## Problem details
Wherever the string "cube" occurs in a line of these records, report that line.

Top of Data

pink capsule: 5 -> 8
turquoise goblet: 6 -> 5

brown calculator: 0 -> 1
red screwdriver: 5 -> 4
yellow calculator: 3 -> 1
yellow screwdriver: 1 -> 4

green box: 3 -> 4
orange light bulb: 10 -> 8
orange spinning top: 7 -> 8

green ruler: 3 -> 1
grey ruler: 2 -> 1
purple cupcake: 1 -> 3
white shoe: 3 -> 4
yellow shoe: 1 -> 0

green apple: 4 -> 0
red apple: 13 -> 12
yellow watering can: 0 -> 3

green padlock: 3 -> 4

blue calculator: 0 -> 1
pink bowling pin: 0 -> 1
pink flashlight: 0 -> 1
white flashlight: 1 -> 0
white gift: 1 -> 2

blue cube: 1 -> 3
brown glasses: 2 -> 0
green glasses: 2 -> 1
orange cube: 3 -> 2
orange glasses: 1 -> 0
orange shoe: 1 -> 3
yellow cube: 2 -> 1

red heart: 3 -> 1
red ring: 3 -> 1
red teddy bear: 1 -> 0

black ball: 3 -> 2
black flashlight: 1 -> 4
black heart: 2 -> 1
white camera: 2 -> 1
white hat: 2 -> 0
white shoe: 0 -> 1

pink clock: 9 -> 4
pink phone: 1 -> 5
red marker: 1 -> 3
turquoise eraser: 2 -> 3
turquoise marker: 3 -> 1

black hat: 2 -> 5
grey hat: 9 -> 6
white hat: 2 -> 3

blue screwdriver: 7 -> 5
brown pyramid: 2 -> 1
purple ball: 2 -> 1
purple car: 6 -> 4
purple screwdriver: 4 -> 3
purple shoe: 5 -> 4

Bottom of Data

## Response to the exercise
blue cube: 1 -> 3
orange cube: 3 -> 2
yellow cube: 2 -> 1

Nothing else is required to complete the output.